> _EXERCISE AIM_: Repeat each entry as written and leave the images out of the copy.

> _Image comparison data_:
__________________________________________________
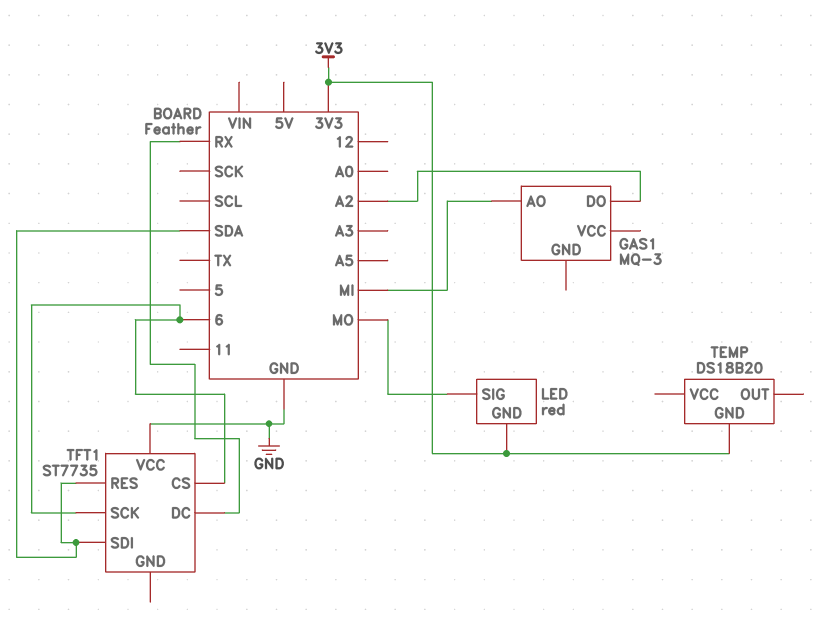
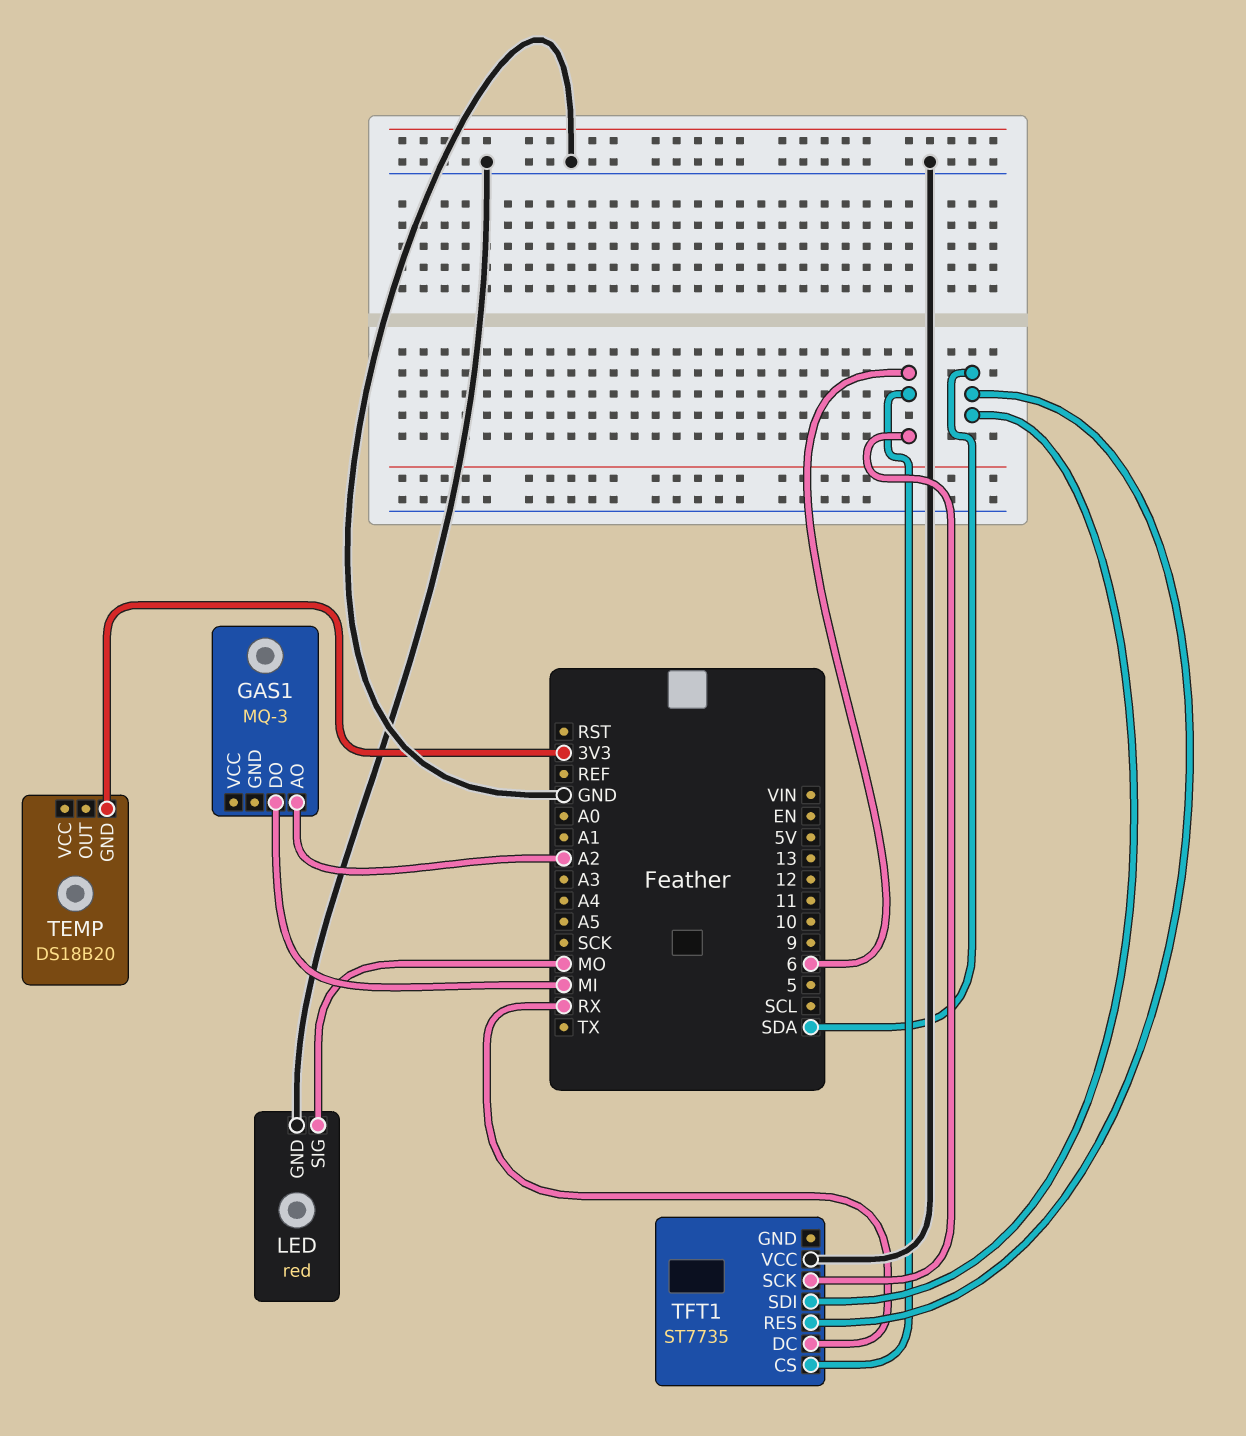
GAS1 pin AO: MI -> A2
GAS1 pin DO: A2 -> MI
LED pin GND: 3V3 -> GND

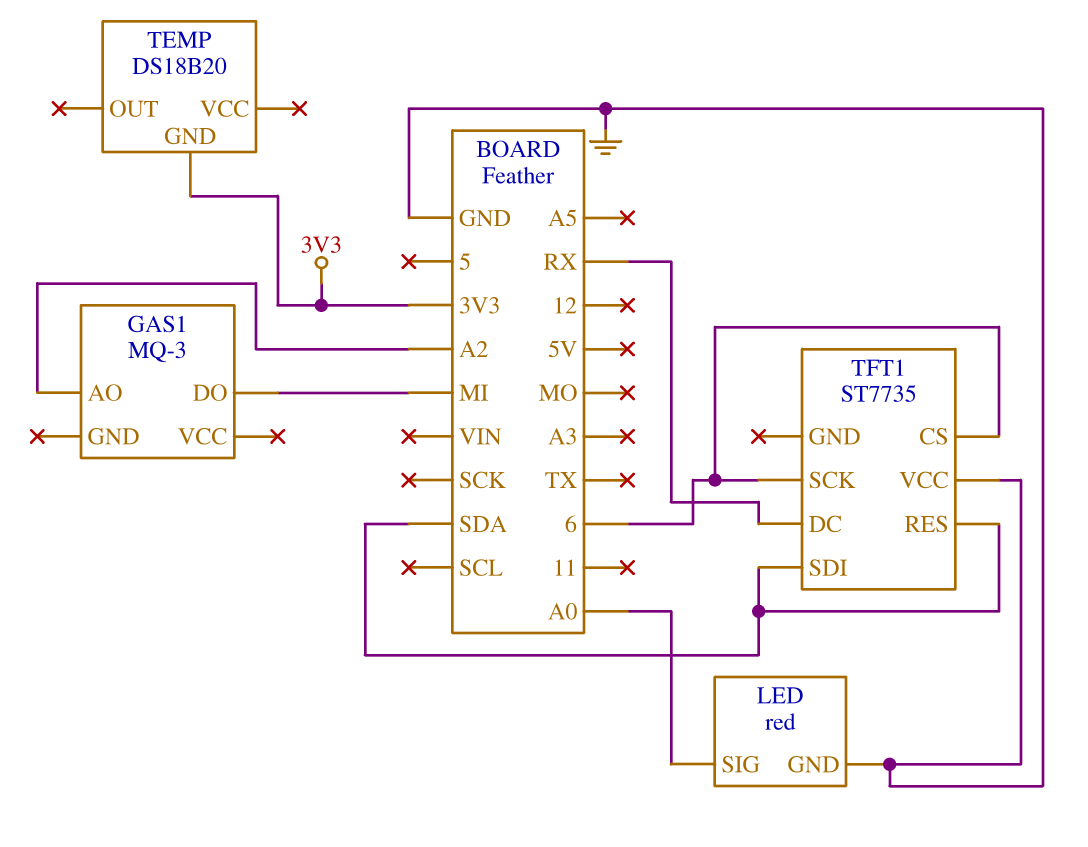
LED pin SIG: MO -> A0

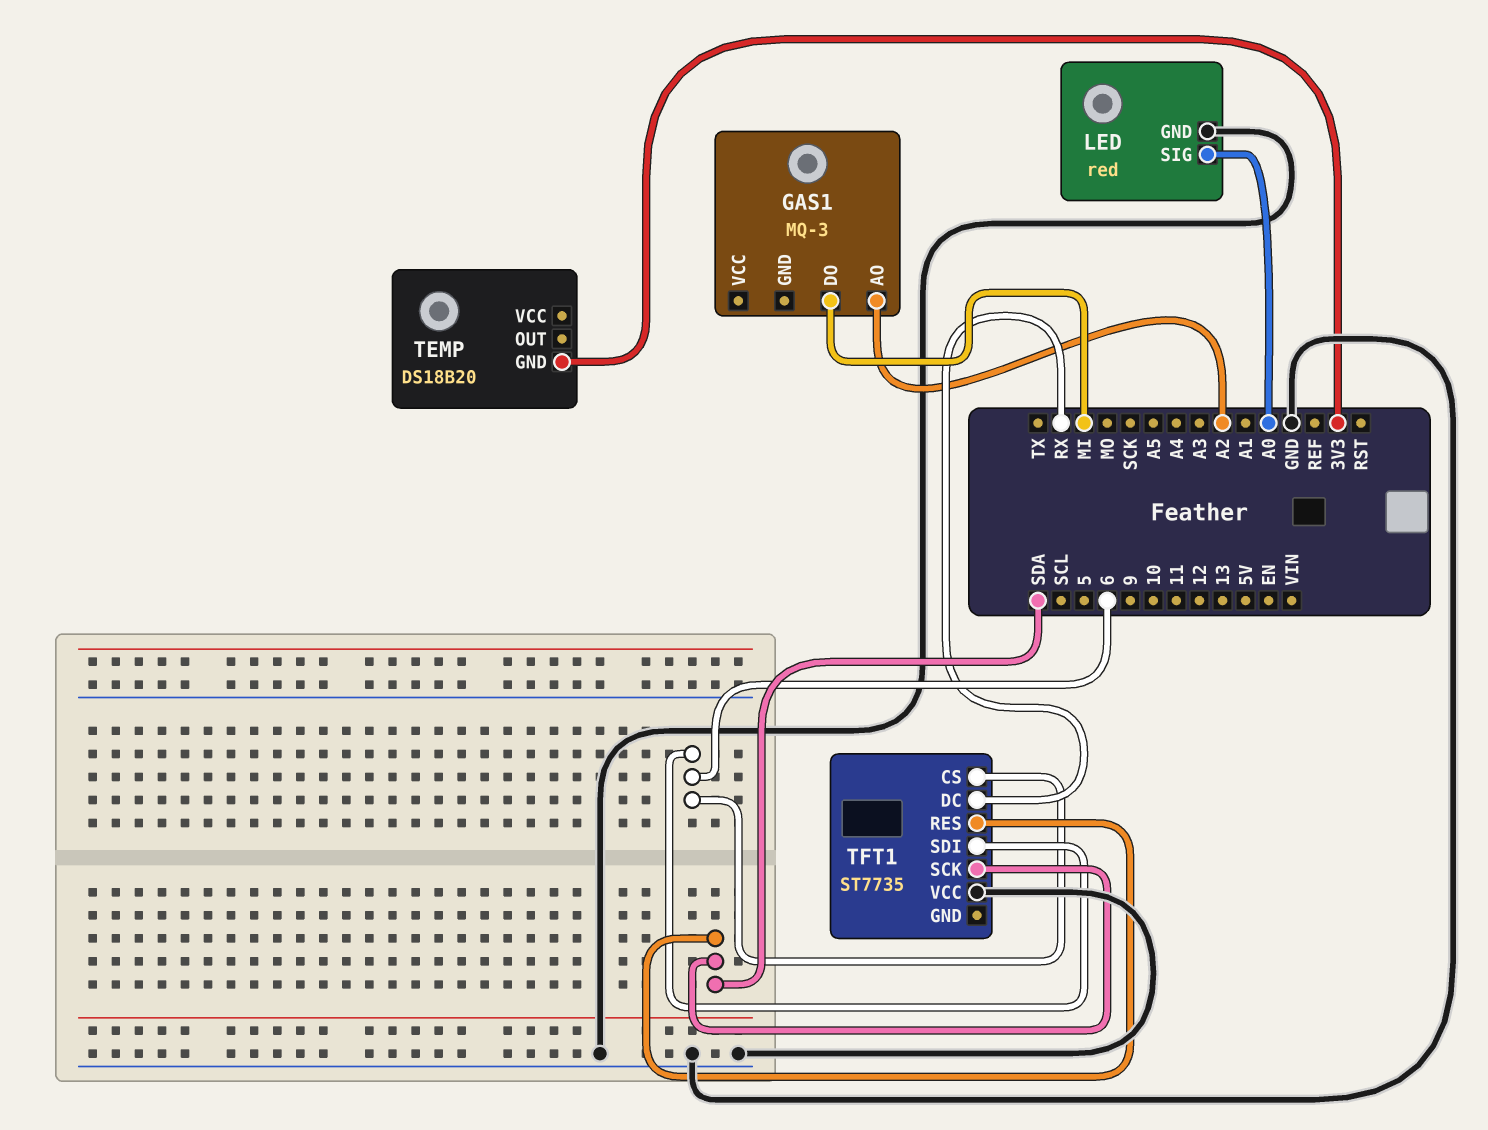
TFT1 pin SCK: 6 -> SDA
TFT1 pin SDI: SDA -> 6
__________________________________________________
> _ANSWER SECTION_:
GAS1 pin AO: MI -> A2
GAS1 pin DO: A2 -> MI
LED pin GND: 3V3 -> GND

LED pin SIG: MO -> A0

TFT1 pin SCK: 6 -> SDA
TFT1 pin SDI: SDA -> 6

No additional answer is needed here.